_PROBLEM TO WORK ON_. From the entries, copy each line that includes "cyan".

--- DATA EXTRACTS Enclosed Below ---

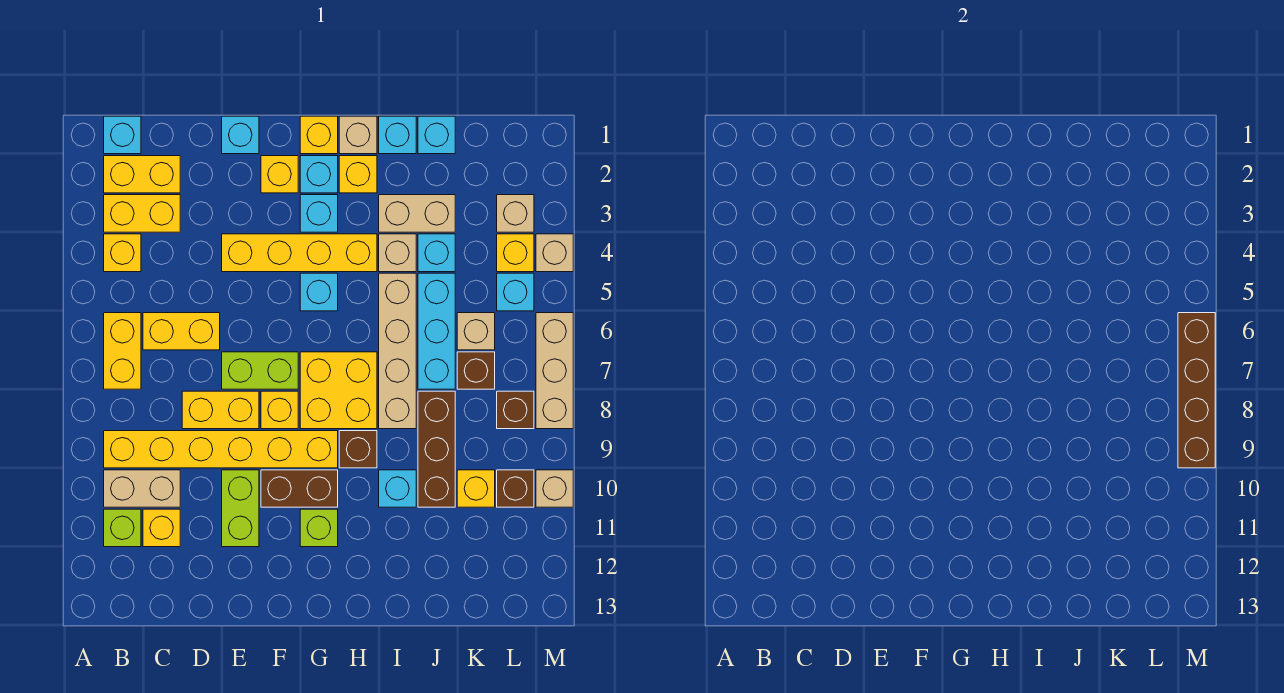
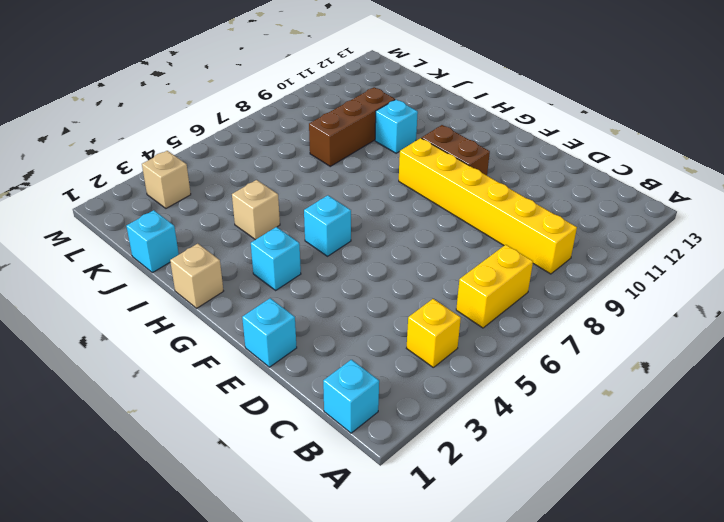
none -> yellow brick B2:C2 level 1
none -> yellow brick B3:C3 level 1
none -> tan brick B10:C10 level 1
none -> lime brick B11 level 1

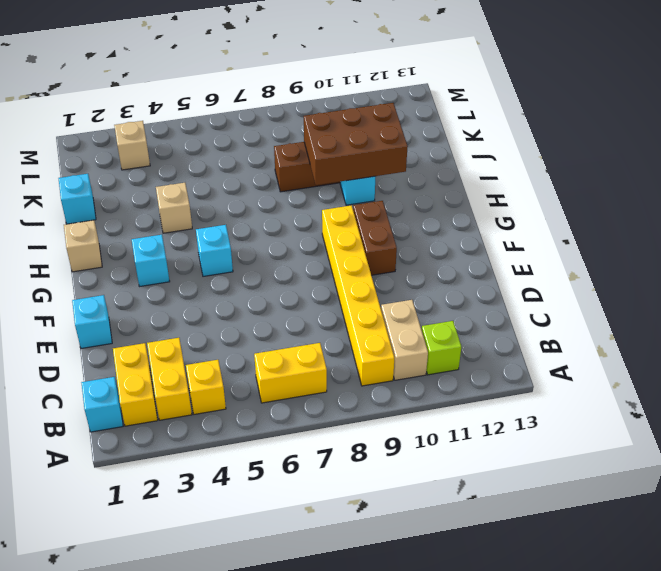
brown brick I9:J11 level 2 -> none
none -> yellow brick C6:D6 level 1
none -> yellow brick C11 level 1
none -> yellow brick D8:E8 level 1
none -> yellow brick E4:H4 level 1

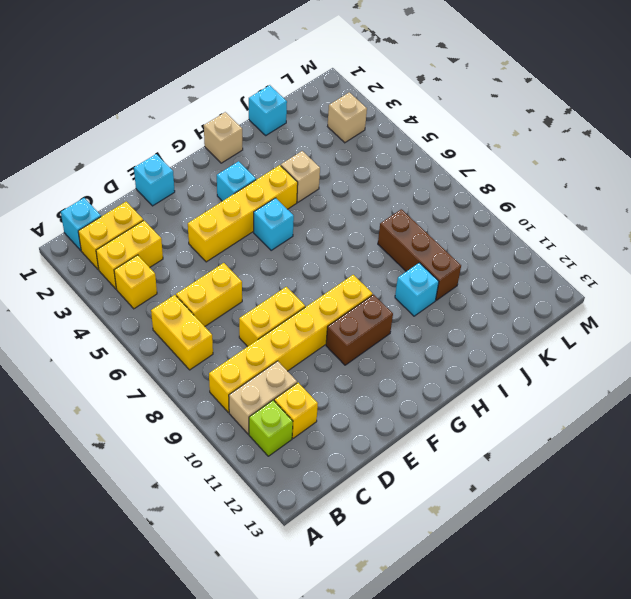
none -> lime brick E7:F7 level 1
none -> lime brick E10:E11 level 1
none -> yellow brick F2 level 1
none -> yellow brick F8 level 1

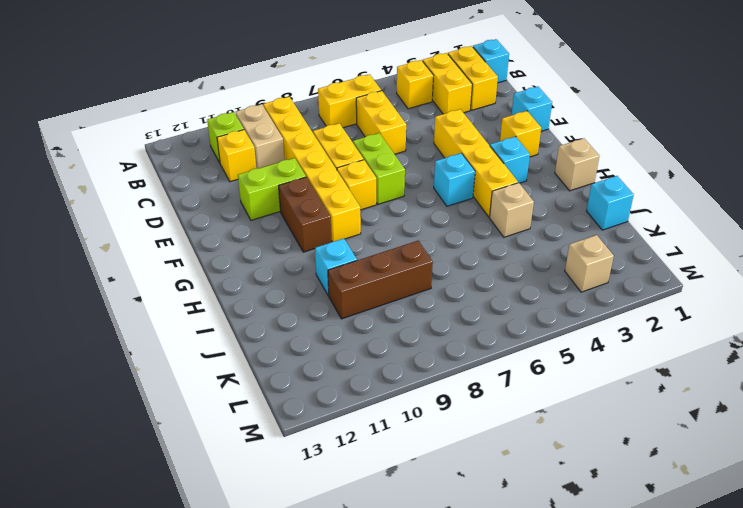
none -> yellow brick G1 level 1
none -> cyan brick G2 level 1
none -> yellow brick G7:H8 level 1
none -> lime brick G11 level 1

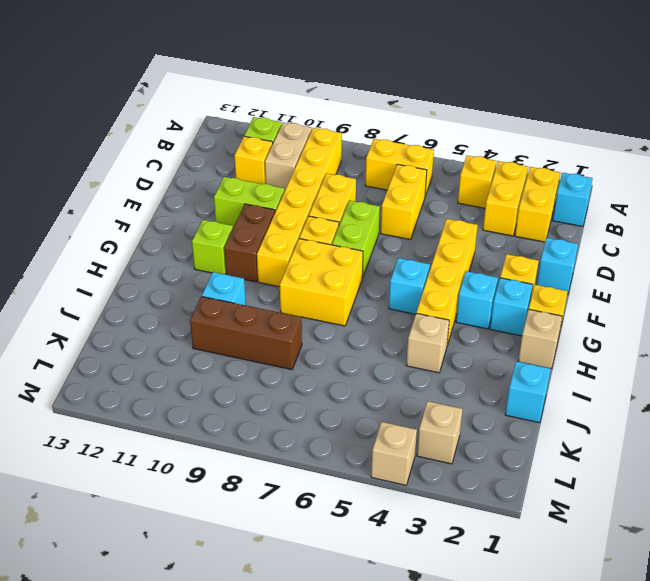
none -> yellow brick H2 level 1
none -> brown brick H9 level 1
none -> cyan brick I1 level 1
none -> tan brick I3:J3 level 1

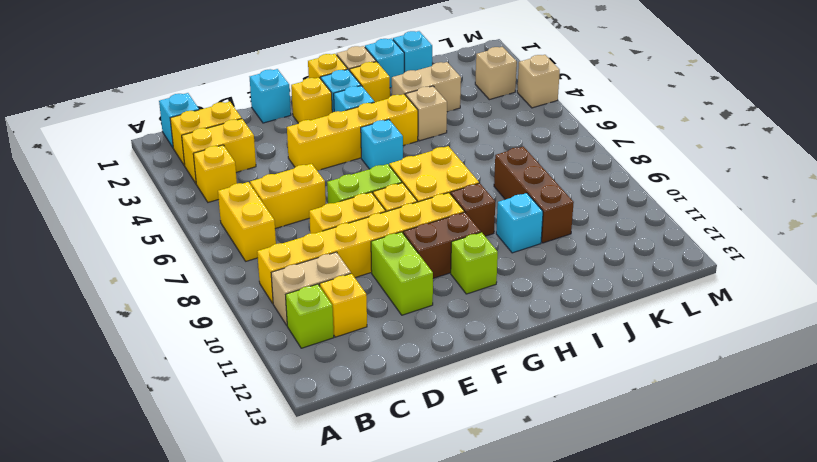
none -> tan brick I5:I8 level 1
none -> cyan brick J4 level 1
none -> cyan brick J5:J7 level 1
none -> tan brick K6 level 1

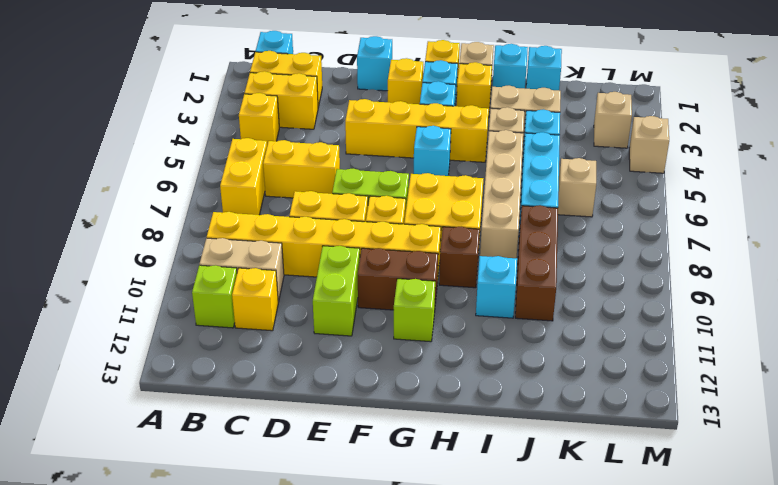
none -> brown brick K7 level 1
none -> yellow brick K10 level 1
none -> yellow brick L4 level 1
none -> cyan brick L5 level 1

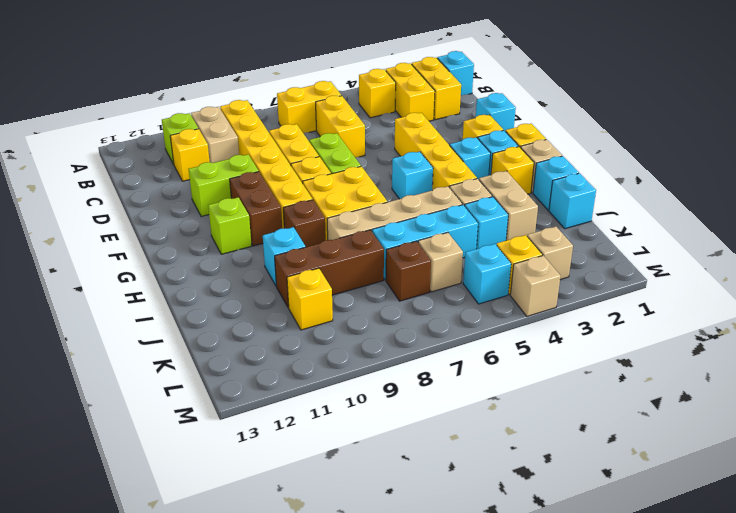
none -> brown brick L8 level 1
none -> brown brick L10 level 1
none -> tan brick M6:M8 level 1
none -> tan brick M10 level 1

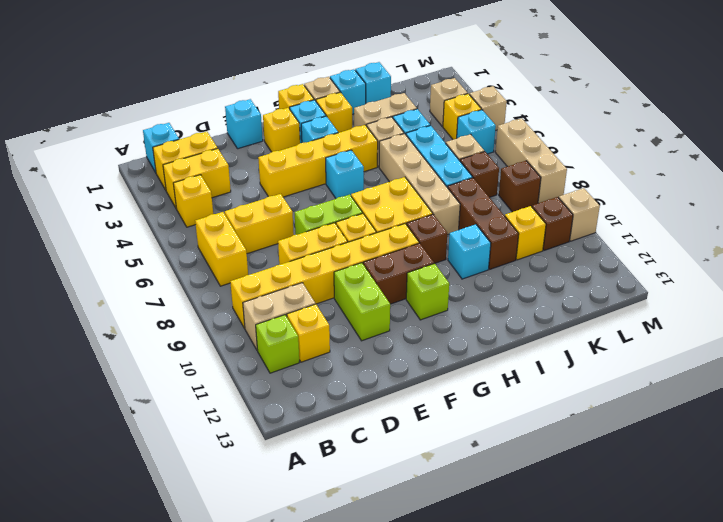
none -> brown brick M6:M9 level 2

--- End of Enclosed DATA EXTRACTS ---

_RESPONSE TO THIS TASK_.
none -> cyan brick G2 level 1
none -> cyan brick I1 level 1
none -> cyan brick J4 level 1
none -> cyan brick J5:J7 level 1
none -> cyan brick L5 level 1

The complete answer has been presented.